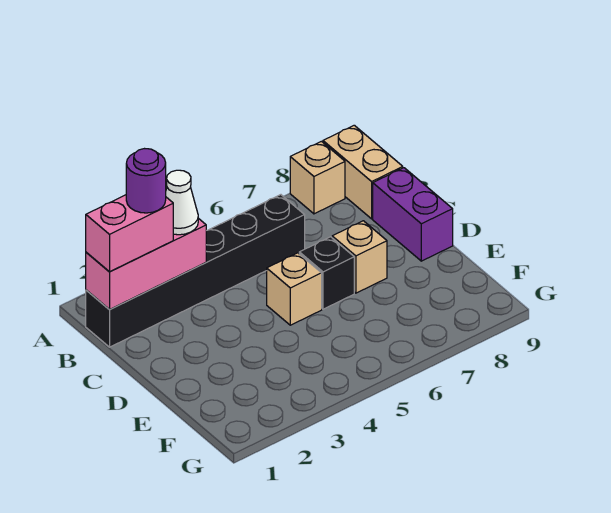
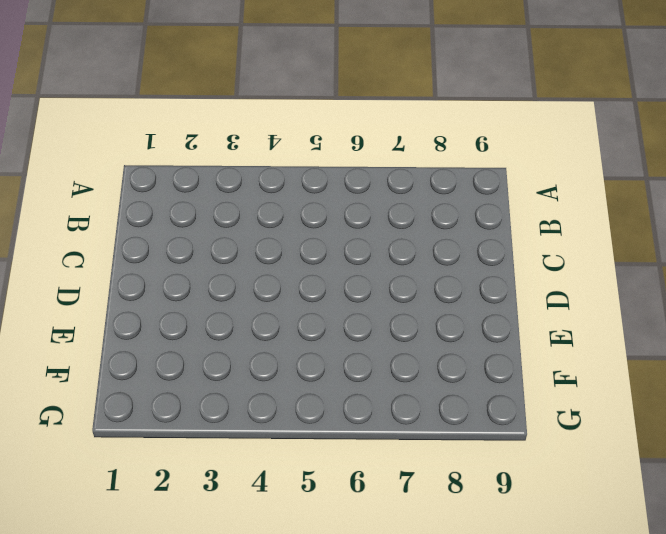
none -> tan brick A8 level 1
none -> tan brick A9:B9 level 1

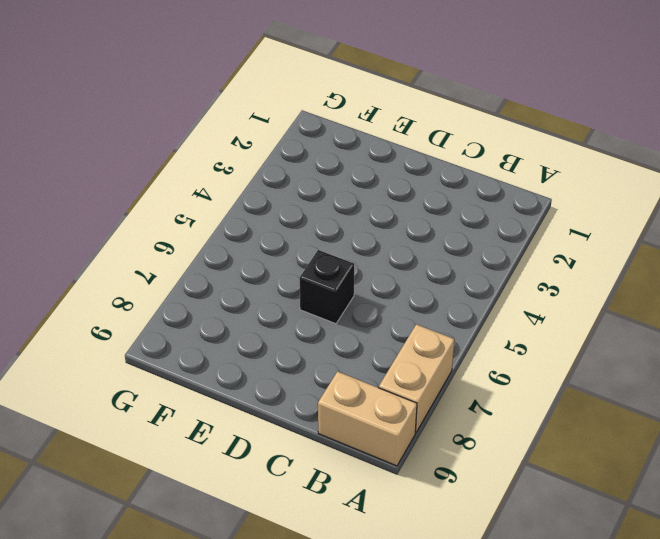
tan brick A7:A8 level 1 -> tan brick A8 level 1
none -> black brick B1:B6 level 1
none -> purple brick C9:D9 level 1

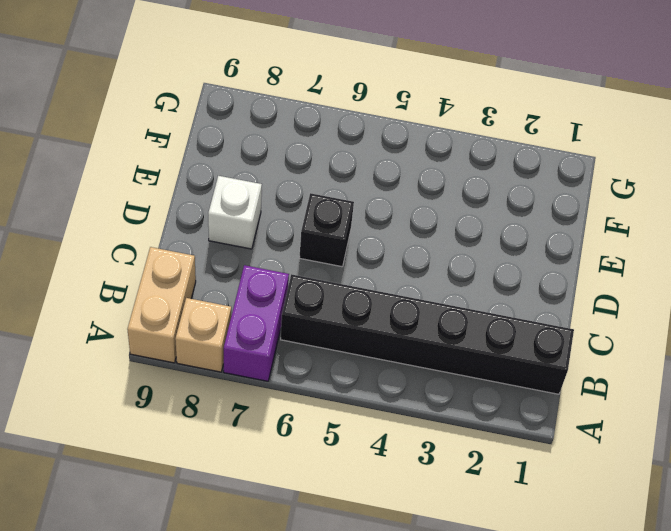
purple brick A7:B7 level 1 -> purple brick C9:D9 level 1
white brick D8 level 1 -> none
none -> tan brick D5 level 1
none -> tan brick D7 level 1

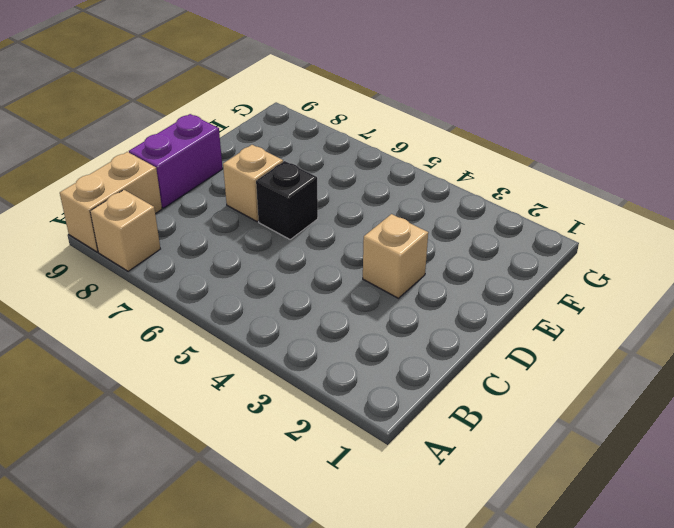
tan brick D3 level 1 -> tan brick D5 level 1
none -> black brick B1:B6 level 1
none -> pink brick B1:B3 level 2

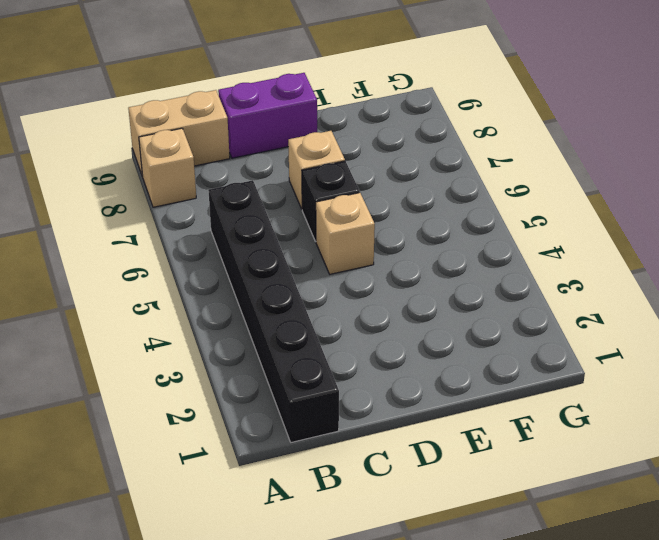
none -> pink brick B1:B3 level 2
none -> pink brick B1:B2 level 3

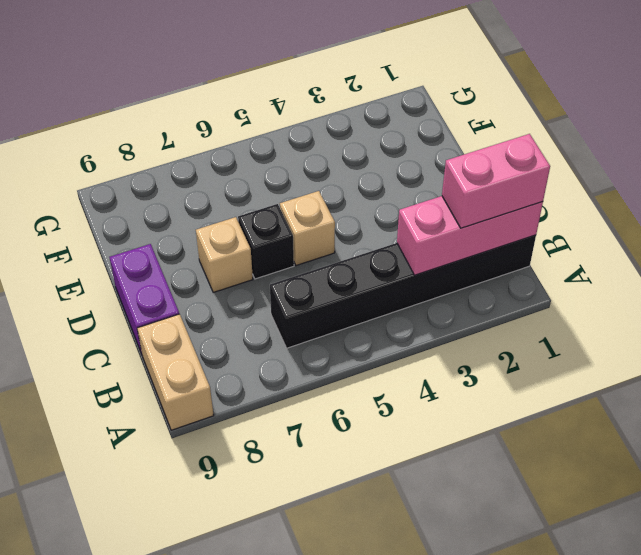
none -> tan brick A8 level 1
none -> white cone B3 level 3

## What is expected
Read the lines above. Gather those in which the string "purple" is found.

## Answer to this exercise
none -> purple brick C9:D9 level 1
purple brick A7:B7 level 1 -> purple brick C9:D9 level 1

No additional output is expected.